» Description of the task
For every entry below, give it back exactly and leave out any image.

» Data under study
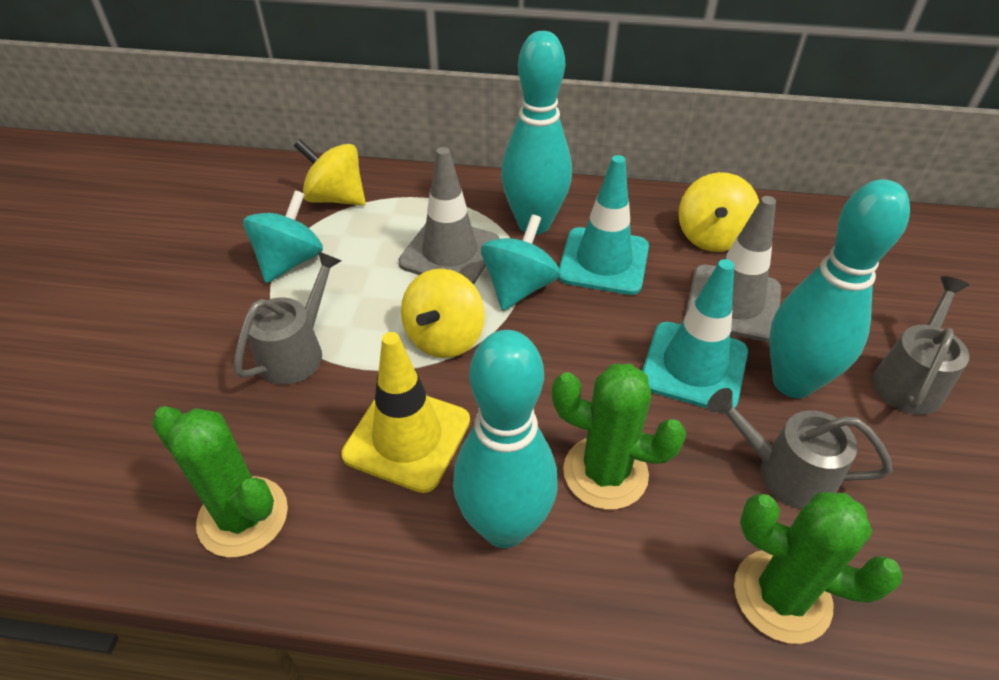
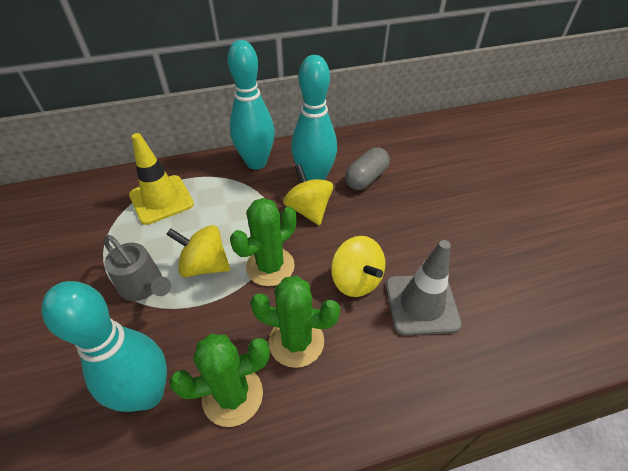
grey capsule: 0 -> 1
grey traffic cone: 2 -> 1
grey watering can: 3 -> 1
turquoise spinning top: 2 -> 0
turquoise traffic cone: 2 -> 0

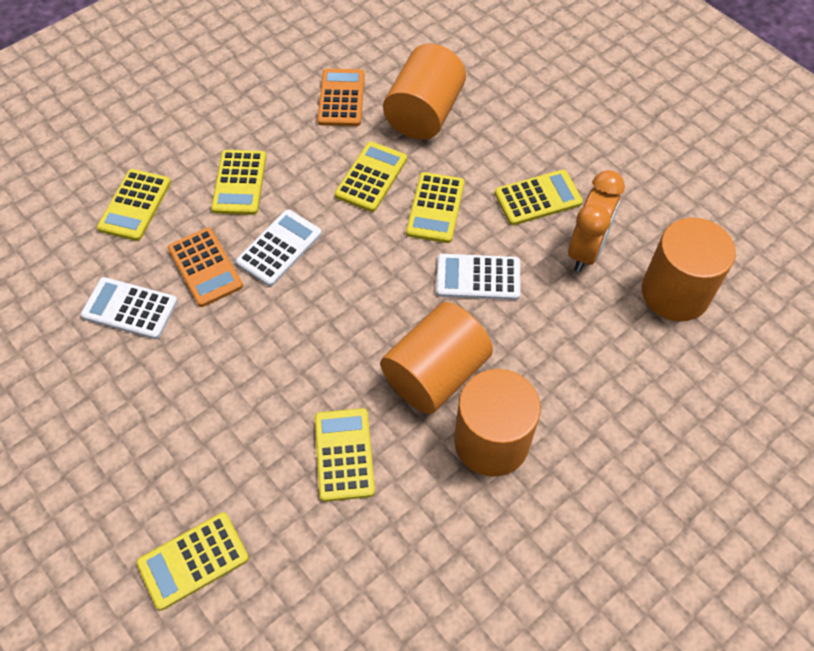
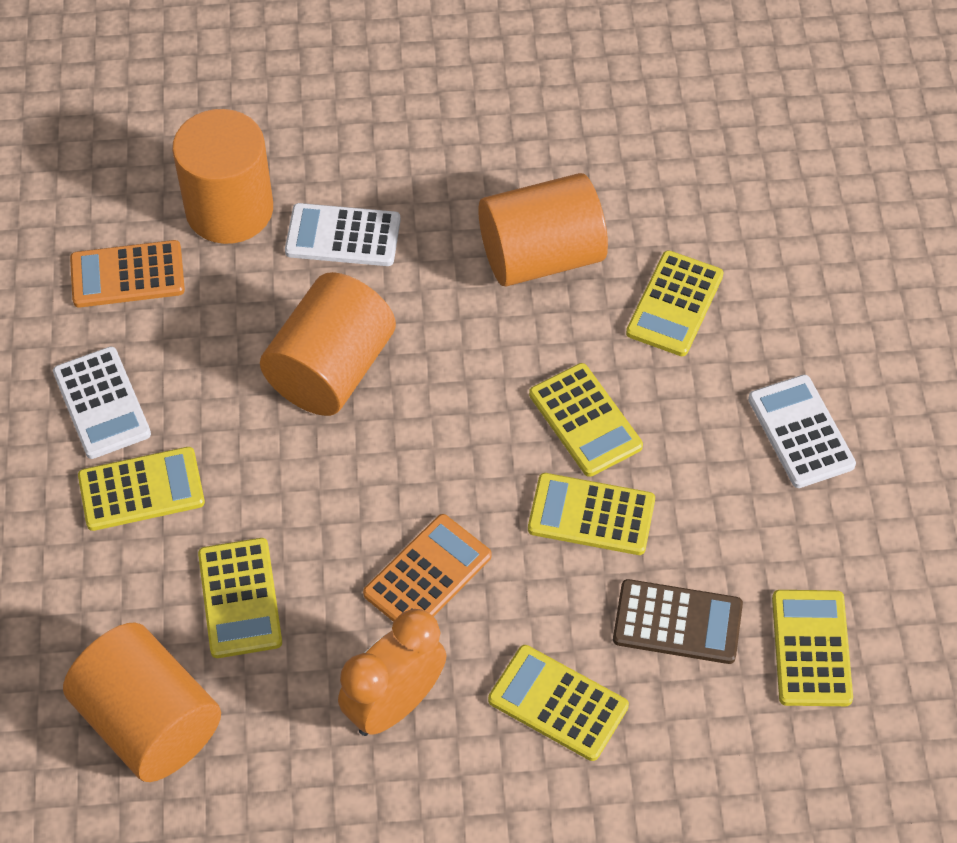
brown calculator: 0 -> 1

» Solution for this task
grey capsule: 0 -> 1
grey traffic cone: 2 -> 1
grey watering can: 3 -> 1
turquoise spinning top: 2 -> 0
turquoise traffic cone: 2 -> 0

brown calculator: 0 -> 1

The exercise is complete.